Stored data
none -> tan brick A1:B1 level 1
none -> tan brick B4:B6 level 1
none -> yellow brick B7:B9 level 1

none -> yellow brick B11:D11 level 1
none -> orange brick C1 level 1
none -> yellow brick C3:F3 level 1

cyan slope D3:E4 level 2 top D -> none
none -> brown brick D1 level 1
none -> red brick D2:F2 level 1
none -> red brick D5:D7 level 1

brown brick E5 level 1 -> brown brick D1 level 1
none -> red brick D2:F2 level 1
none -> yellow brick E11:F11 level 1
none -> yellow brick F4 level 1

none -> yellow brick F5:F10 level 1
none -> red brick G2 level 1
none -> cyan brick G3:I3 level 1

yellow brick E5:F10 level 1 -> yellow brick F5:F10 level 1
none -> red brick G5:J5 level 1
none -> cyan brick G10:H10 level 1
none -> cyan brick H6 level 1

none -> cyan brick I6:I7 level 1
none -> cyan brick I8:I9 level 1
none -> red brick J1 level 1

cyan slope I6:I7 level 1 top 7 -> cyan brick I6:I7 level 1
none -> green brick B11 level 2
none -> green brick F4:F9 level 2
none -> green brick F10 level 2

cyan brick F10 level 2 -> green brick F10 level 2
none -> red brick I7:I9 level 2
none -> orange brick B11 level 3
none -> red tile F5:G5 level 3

Assignment
With the line that contains "none -> cyan brick I8:I9 level 1" as the start, output every line through the end of the entries exactly. Add no other lines.

Response for this exercise
none -> cyan brick I8:I9 level 1
none -> red brick J1 level 1

cyan slope I6:I7 level 1 top 7 -> cyan brick I6:I7 level 1
none -> green brick B11 level 2
none -> green brick F4:F9 level 2
none -> green brick F10 level 2

cyan brick F10 level 2 -> green brick F10 level 2
none -> red brick I7:I9 level 2
none -> orange brick B11 level 3
none -> red tile F5:G5 level 3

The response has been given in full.